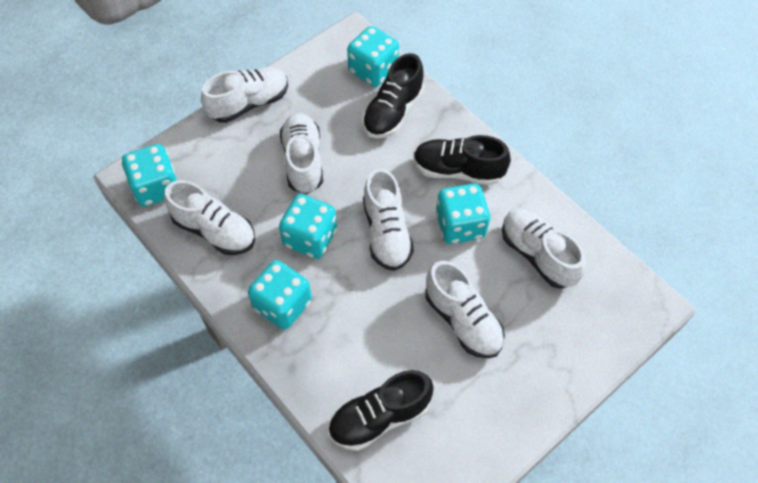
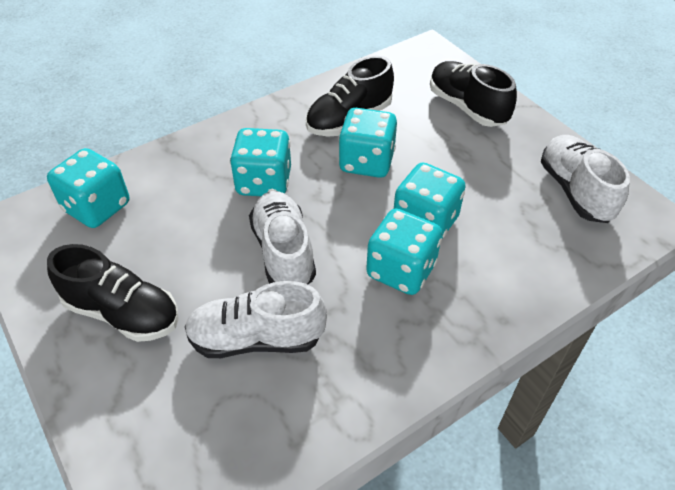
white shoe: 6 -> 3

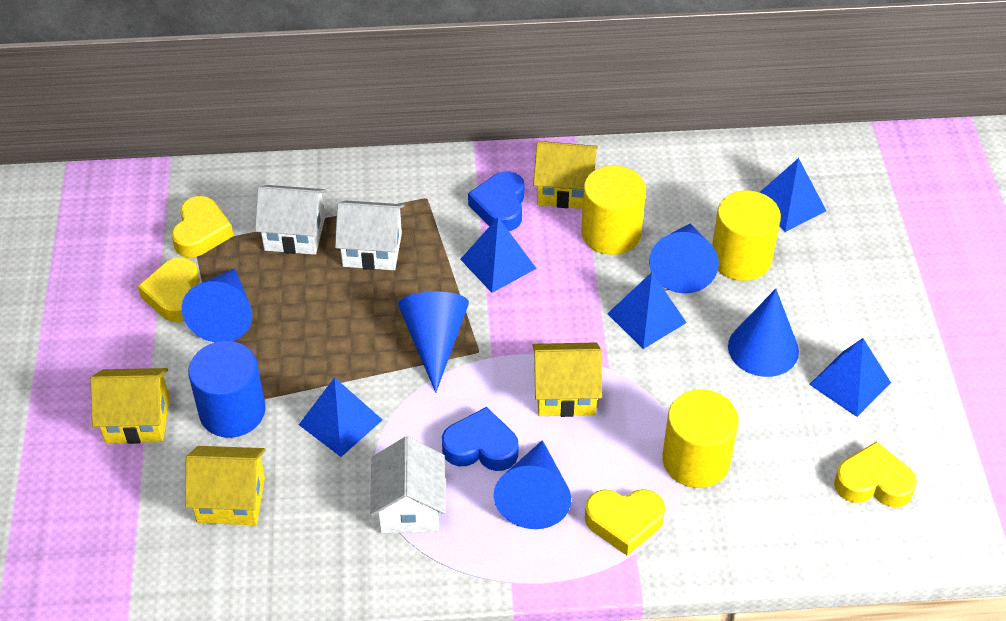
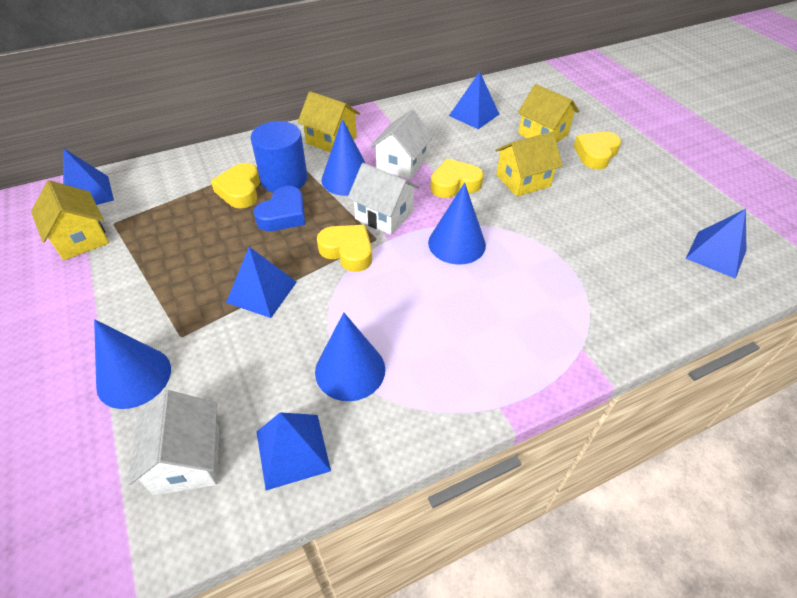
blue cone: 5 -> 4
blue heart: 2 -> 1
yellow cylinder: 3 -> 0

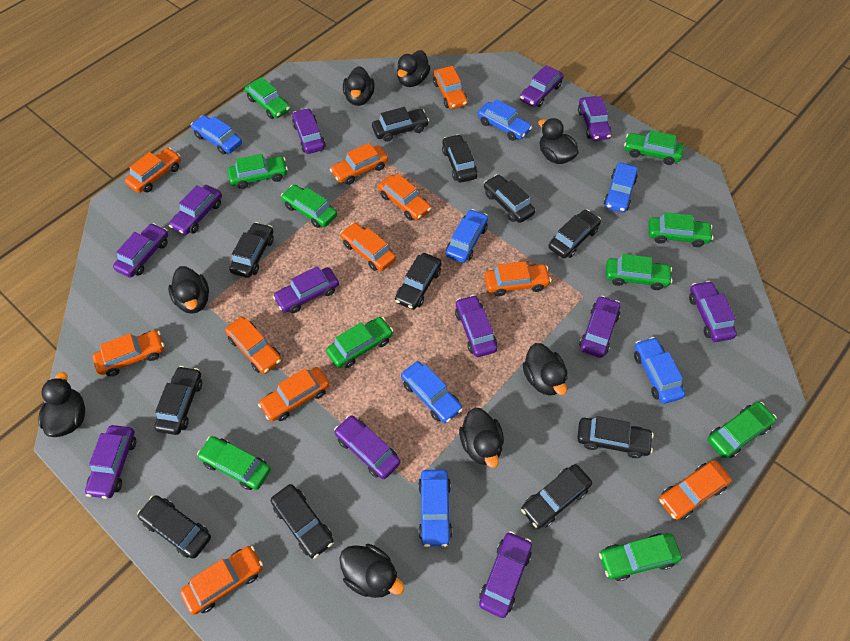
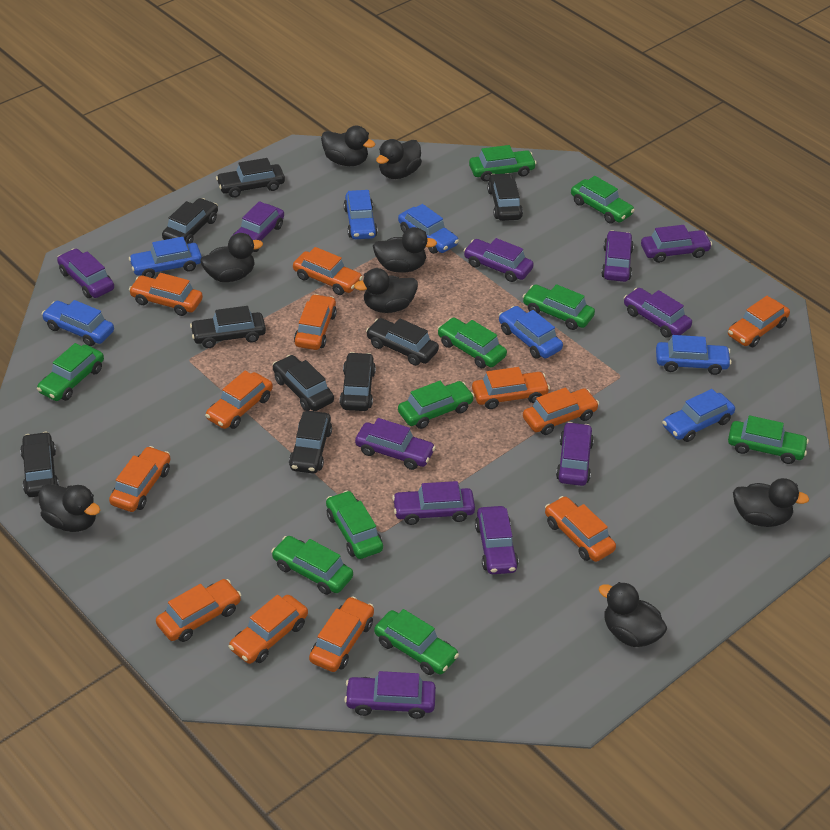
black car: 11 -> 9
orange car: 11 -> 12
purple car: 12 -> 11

= = =

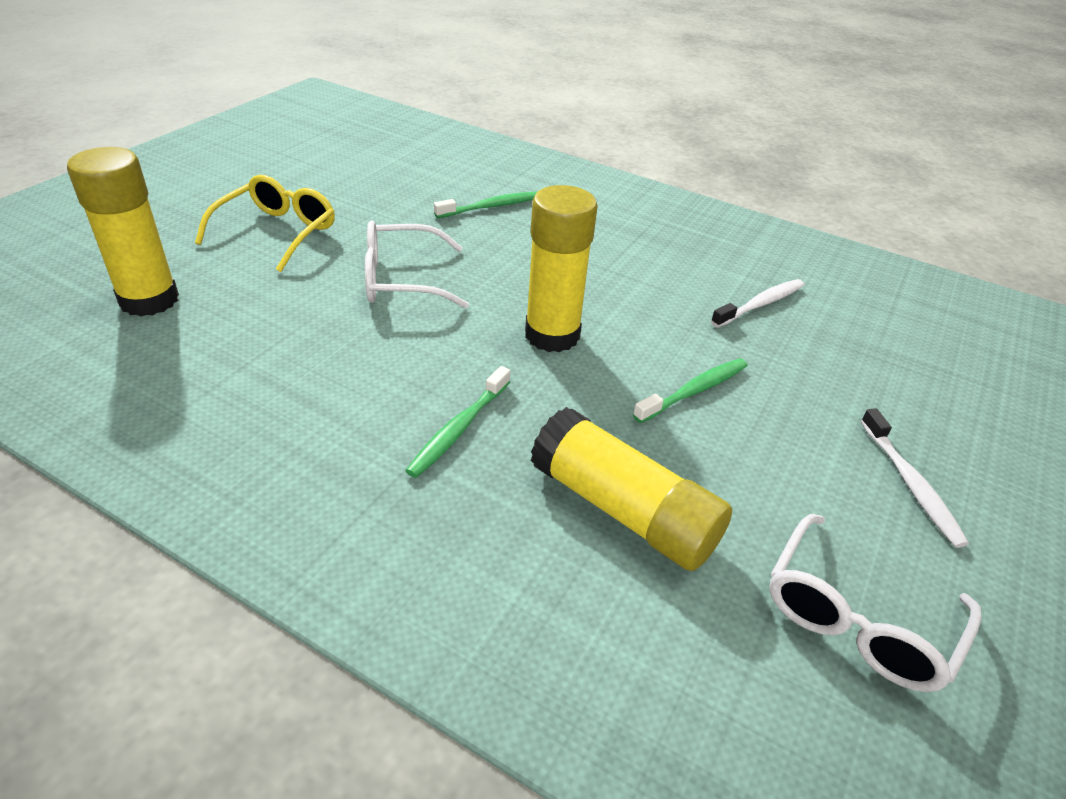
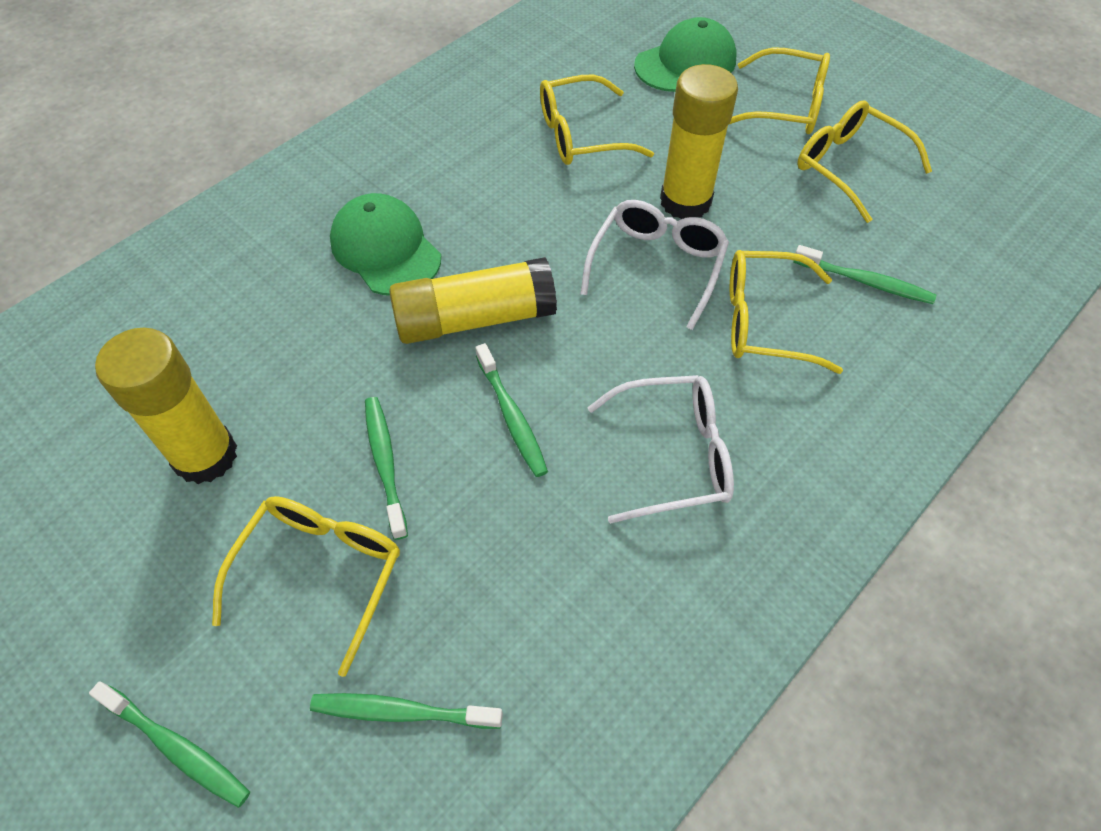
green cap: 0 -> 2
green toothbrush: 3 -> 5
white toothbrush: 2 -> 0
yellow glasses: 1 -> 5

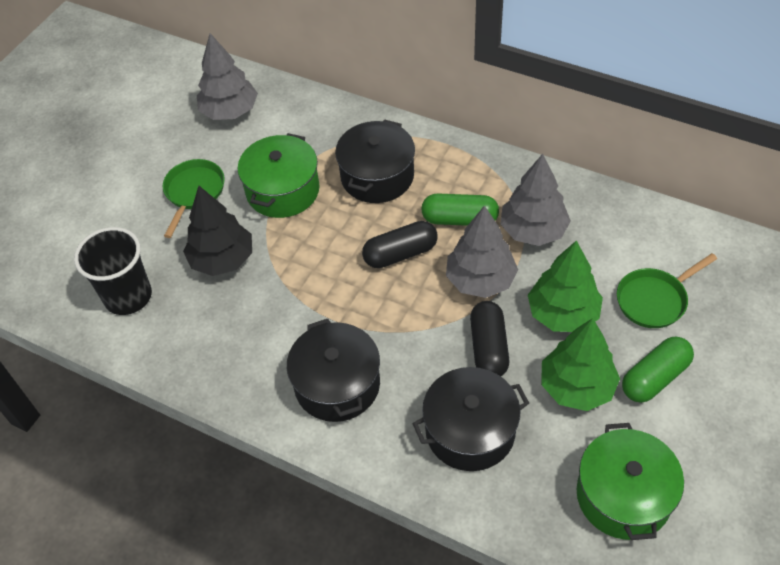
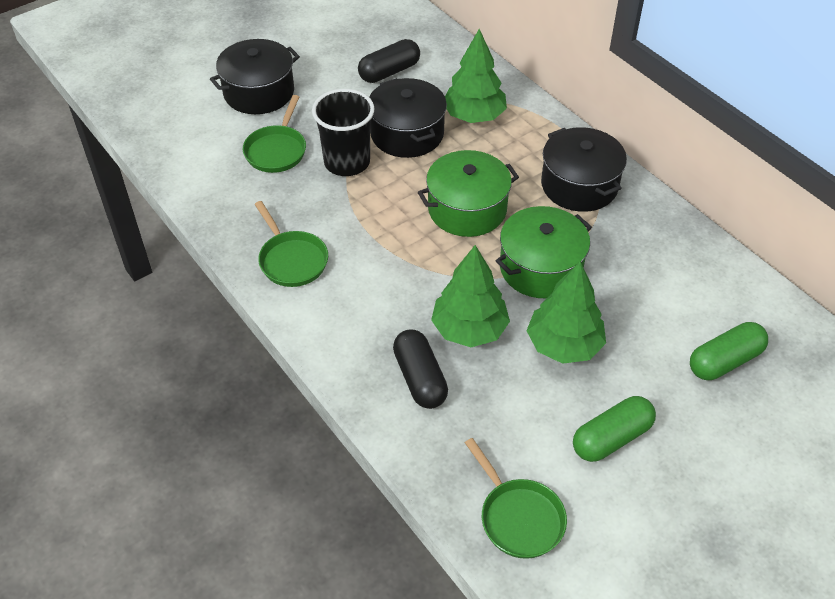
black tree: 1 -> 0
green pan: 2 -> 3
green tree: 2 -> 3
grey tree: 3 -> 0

= = =

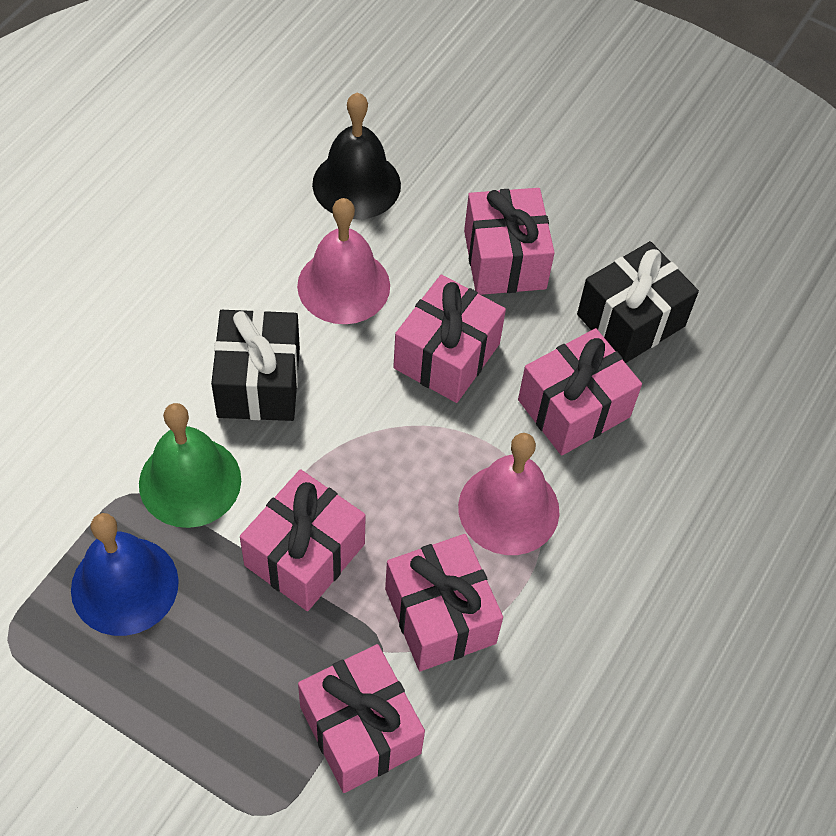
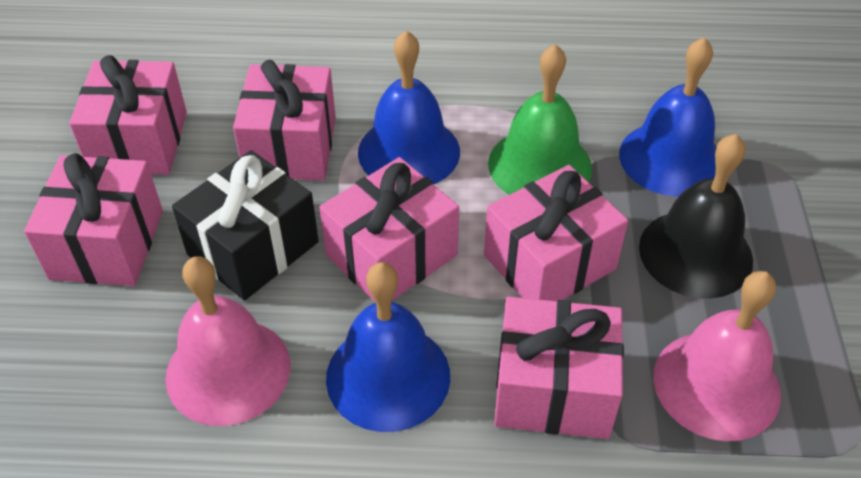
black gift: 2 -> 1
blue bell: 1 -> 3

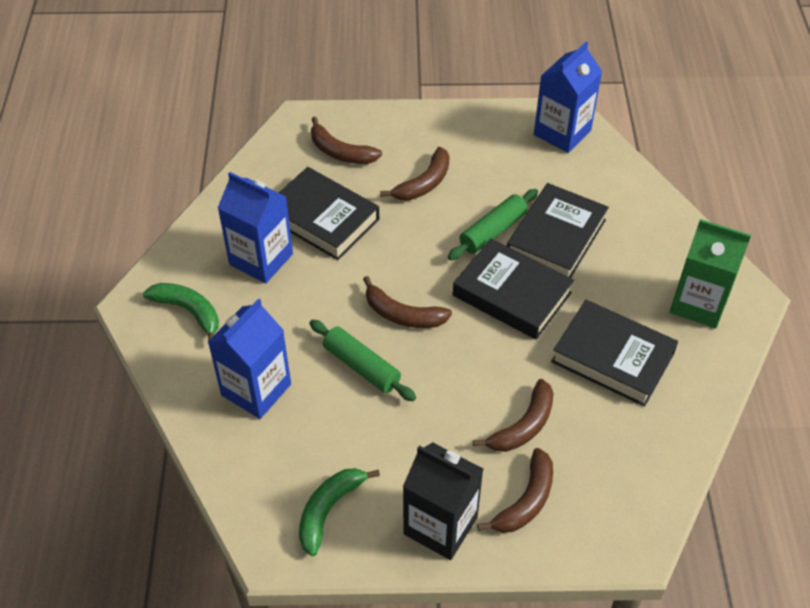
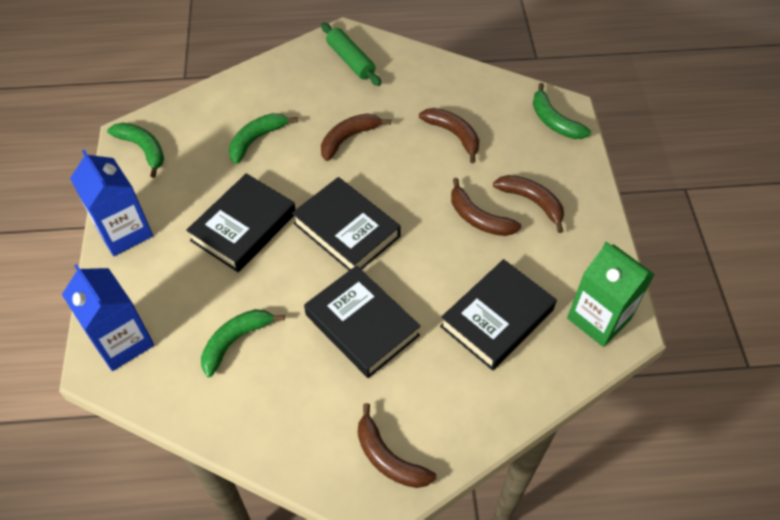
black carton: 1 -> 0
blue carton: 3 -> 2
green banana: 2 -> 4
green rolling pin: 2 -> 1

= = =

■ Task description
Find where the line with "black gift: 2 -> 1" sits in the material above and where the line with "green rolling pin: 2 -> 1" sits. Set down exactly the lines from the first to the second, both included and nothing else, without pictures.

■ Reply to the task
black gift: 2 -> 1
blue bell: 1 -> 3

black carton: 1 -> 0
blue carton: 3 -> 2
green banana: 2 -> 4
green rolling pin: 2 -> 1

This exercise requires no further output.